*Work required*. The part below that opens with the line containing "purple domino [233,212,268,249]" and closes with the line containing "green camera [691,217,736,267]" should be copied exactly, minus any pictures.
◆ ◆ ◆ ◆ ◆ ◆ ◆
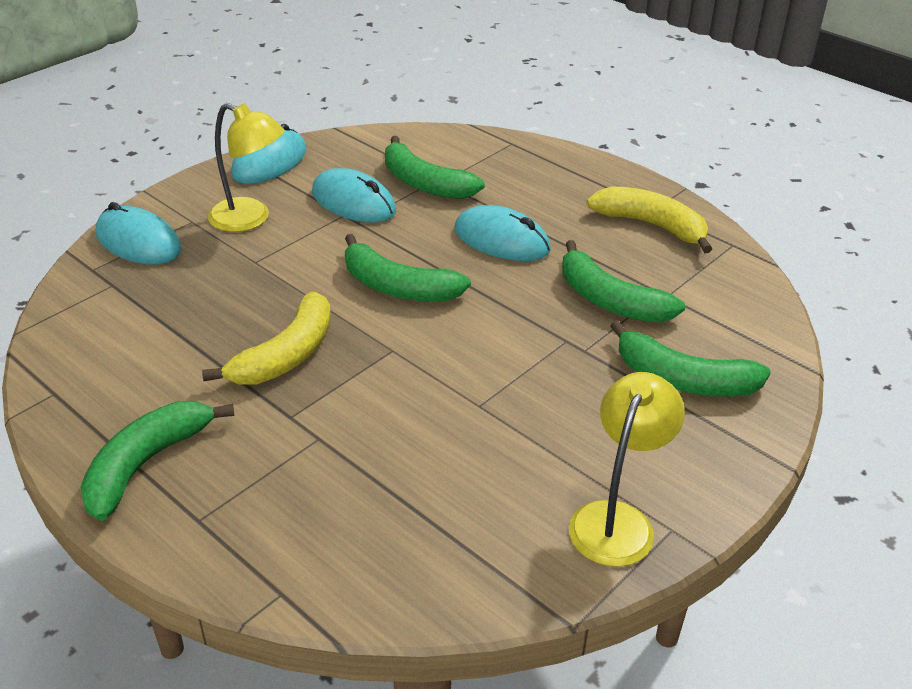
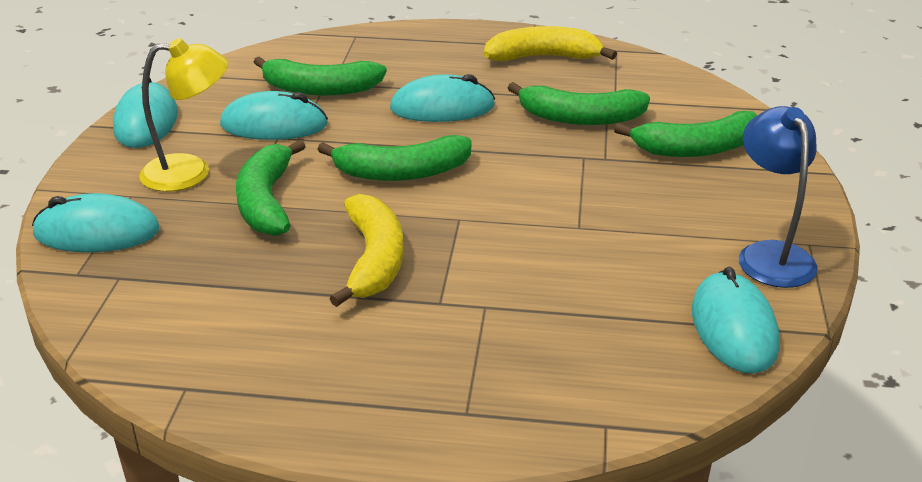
camera: 35 degrees left, 5 degrees down
green banana [80,401,235,521] -> green banana moved to [236,140,306,236]
yellow lamp [569,372,685,567] -> blue lamp [739,106,818,288]
none -> turquoise mouse [692,267,780,374]

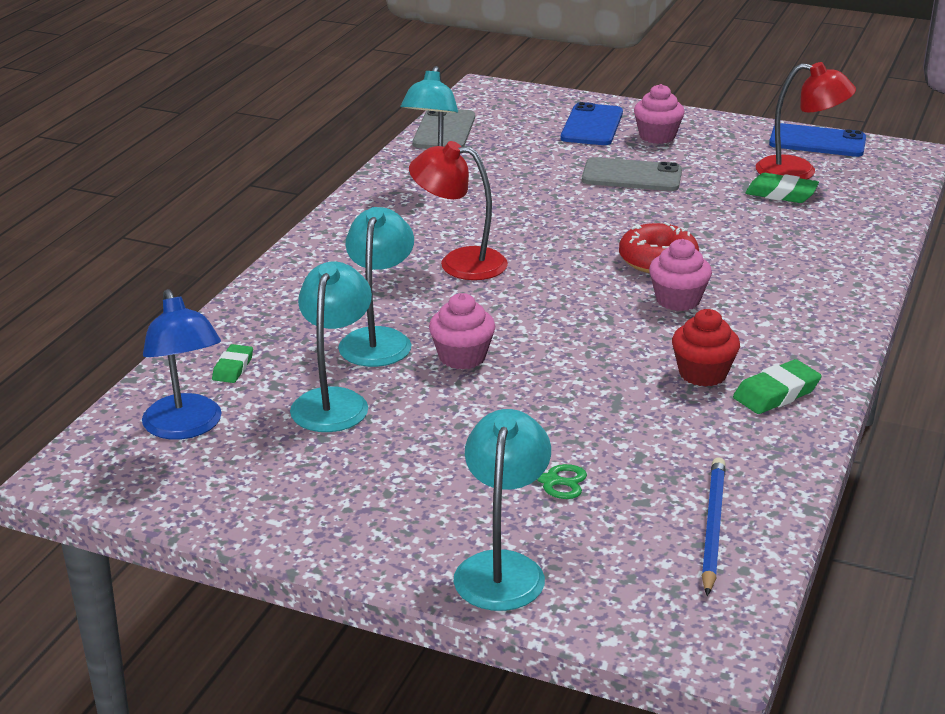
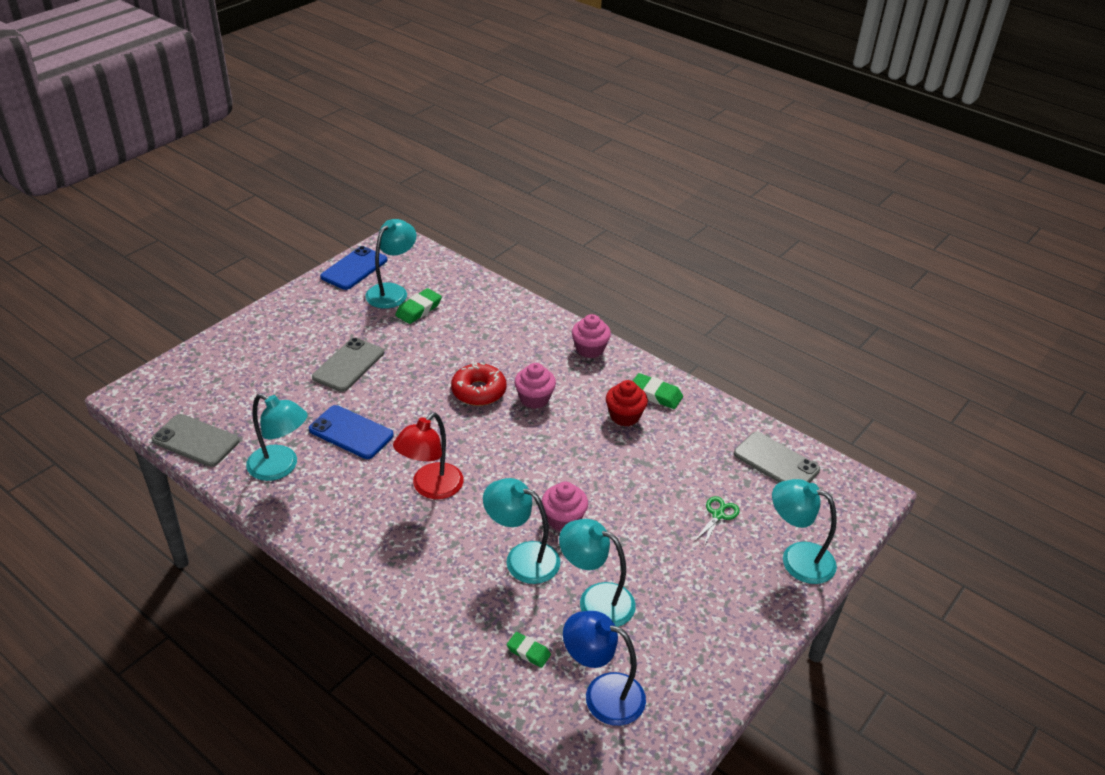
camera: 75 degrees left, 10 degrees up
blue lamp [142,289,222,440] -> blue lamp turned 150 degrees counterclockwise [563,611,646,726]
blue phone [561,102,623,145] -> blue phone moved to [309,405,394,459]
pink cupcake [634,84,685,144] -> pink cupcake moved to [572,314,611,358]
blue pencil [702,457,726,596] -> grey phone [734,432,820,483]
green eraser [733,359,822,414] -> green eraser turned 45 degrees counterclockwise [633,373,683,409]
red lamp [756,62,856,179] -> turquoise lamp [365,219,416,309]

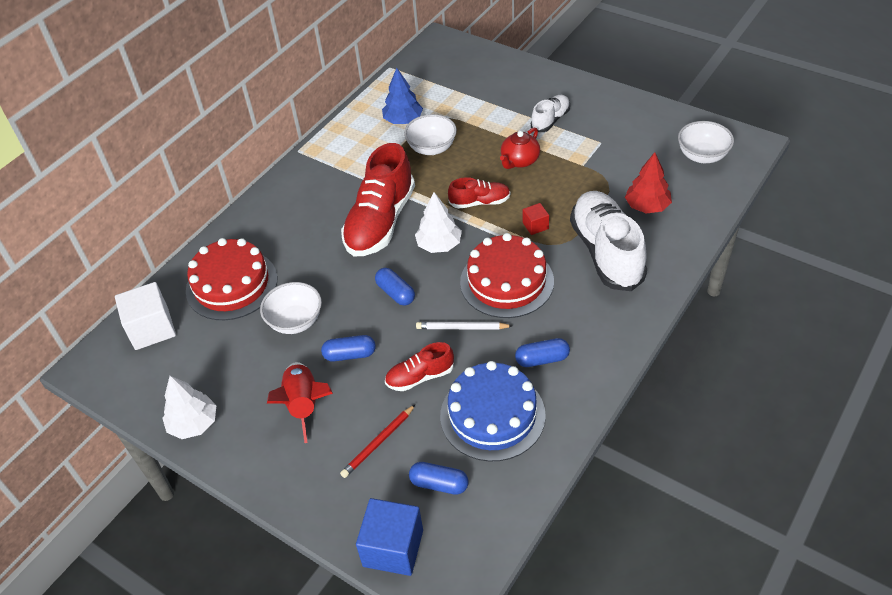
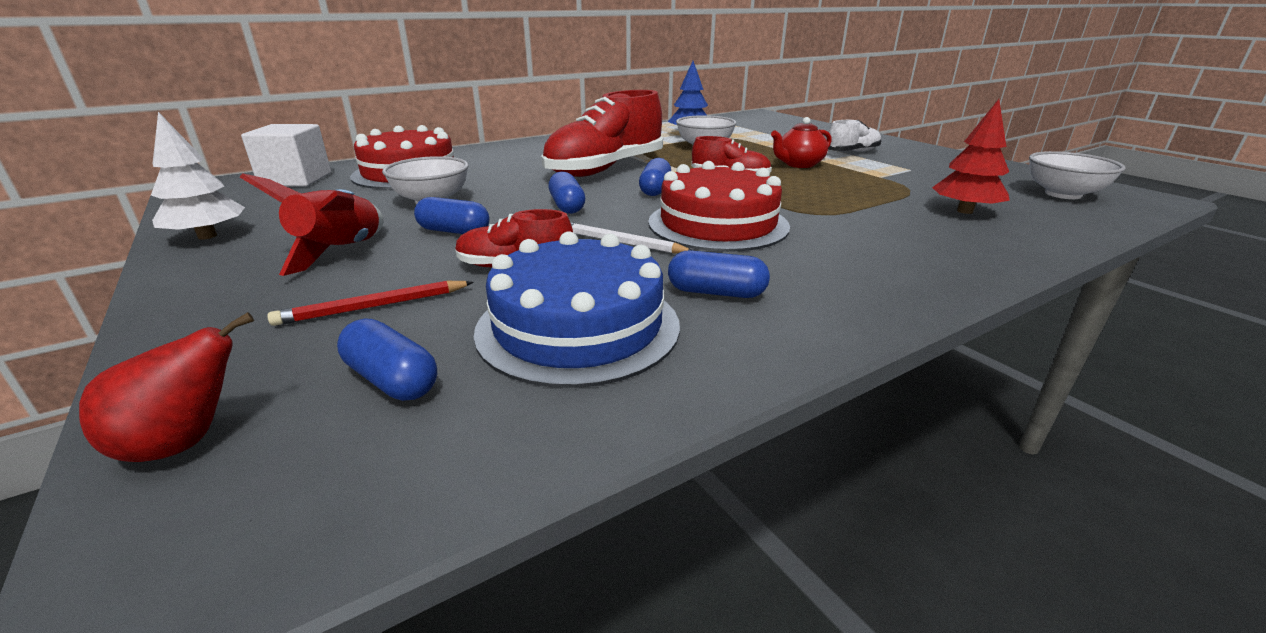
camera: 20 degrees right, 20 degrees down
blue cube [356,498,423,576] -> red pear [79,312,254,462]
white tree [415,192,462,253] -> blue capsule [639,158,671,196]
red cube [523,203,549,235] -> none
white shoe [570,191,647,291] -> none

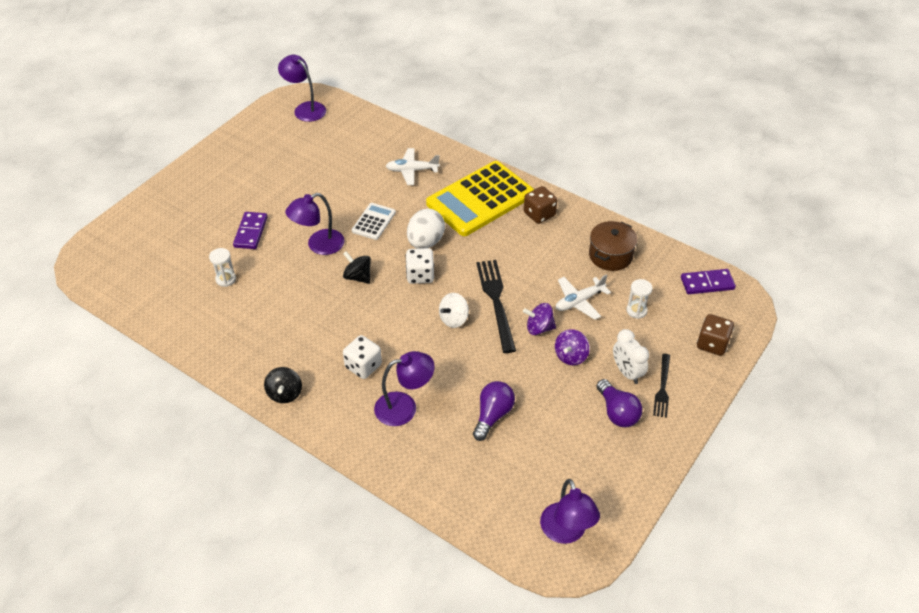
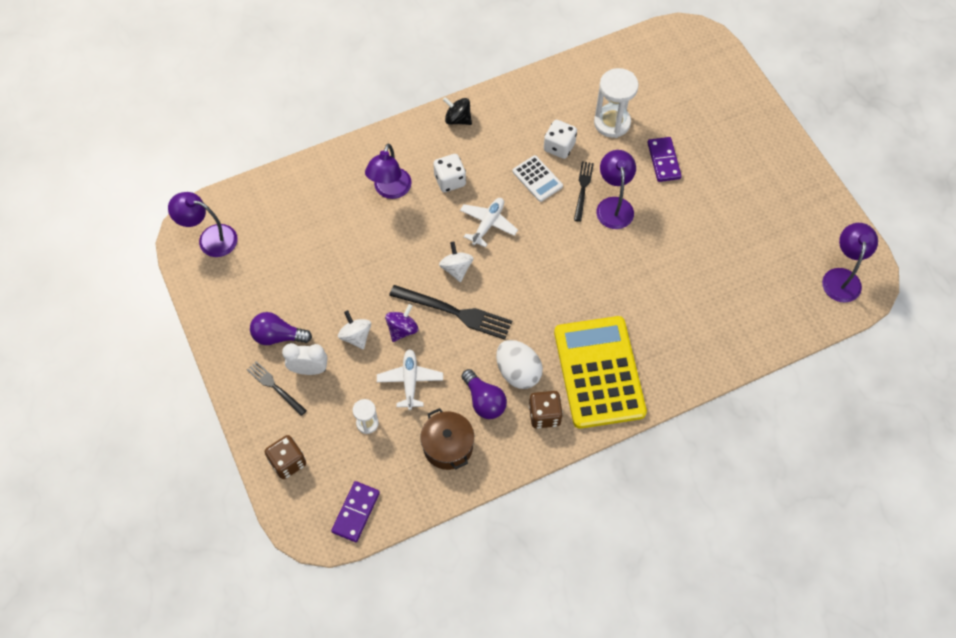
camera: 120 degrees right, 15 degrees up
white hourglass [209,248,236,287] -> white hourglass [594,68,639,138], size x1.88
purple domino [233,212,268,249] -> purple domino turned 45 degrees clockwise [647,137,682,182]
purple lamp [278,55,326,122] -> purple lamp turned 60 degrees counterclockwise [822,223,878,303]
black spinning top [343,251,371,284] -> none
white calculator [352,203,396,240] -> white calculator moved to [512,155,563,202]
white plane [386,148,440,185] -> white plane moved to [460,198,518,248]
white dice [405,248,434,284] -> white dice moved to [544,120,577,159]
white egg [407,208,445,249] -> white egg moved to [496,340,543,389]
purple light bulb [473,381,515,441] -> purple light bulb moved to [462,369,507,419]
purple spinning top [555,329,590,365] -> white spinning top [338,310,371,349]
none -> black fork [574,161,594,222]

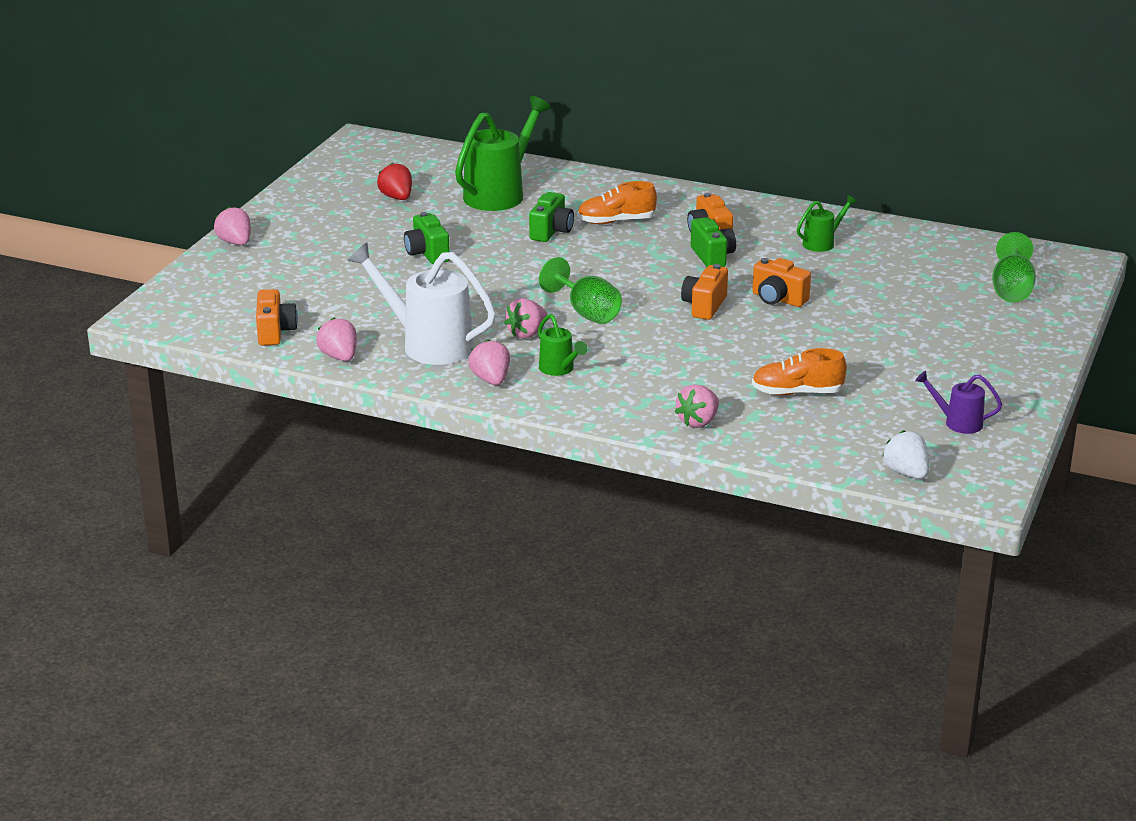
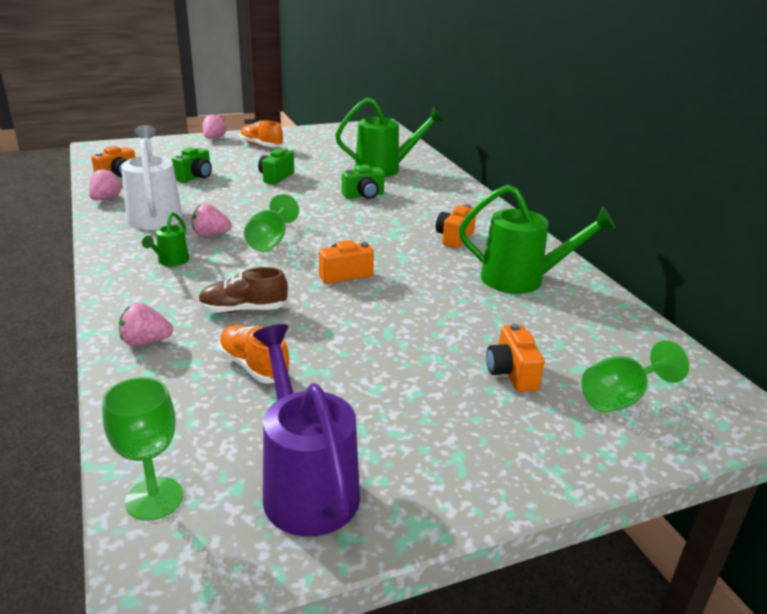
camera: 45 degrees right, 0 degrees up
red strawberry [377,163,412,200] -> none
pink strawberry [469,340,510,385] -> none
orange shoe [577,181,657,224] -> orange shoe moved to [240,120,283,147]
green camera [691,217,736,267] -> green camera moved to [171,147,212,183]
orange camera [752,258,811,307] -> orange camera moved to [486,323,544,392]
green watering can [797,195,857,252] -> green watering can [459,185,616,294], size x2.00
white strawberry [882,430,929,479] -> green goblet [102,377,183,521]
purple watering can [915,371,1002,434] -> purple watering can [253,324,360,537], size x2.00
none -> brown shoe [198,267,288,313]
◆ ◆ ◆ ◆ ◆ ◆ ◆
*Solution to this exercise*.
purple domino [233,212,268,249] -> purple domino turned 45 degrees clockwise [647,137,682,182]
purple lamp [278,55,326,122] -> purple lamp turned 60 degrees counterclockwise [822,223,878,303]
black spinning top [343,251,371,284] -> none
white calculator [352,203,396,240] -> white calculator moved to [512,155,563,202]
white plane [386,148,440,185] -> white plane moved to [460,198,518,248]
white dice [405,248,434,284] -> white dice moved to [544,120,577,159]
white egg [407,208,445,249] -> white egg moved to [496,340,543,389]
purple light bulb [473,381,515,441] -> purple light bulb moved to [462,369,507,419]
purple spinning top [555,329,590,365] -> white spinning top [338,310,371,349]
none -> black fork [574,161,594,222]

camera: 45 degrees right, 0 degrees up
red strawberry [377,163,412,200] -> none
pink strawberry [469,340,510,385] -> none
orange shoe [577,181,657,224] -> orange shoe moved to [240,120,283,147]
green camera [691,217,736,267] -> green camera moved to [171,147,212,183]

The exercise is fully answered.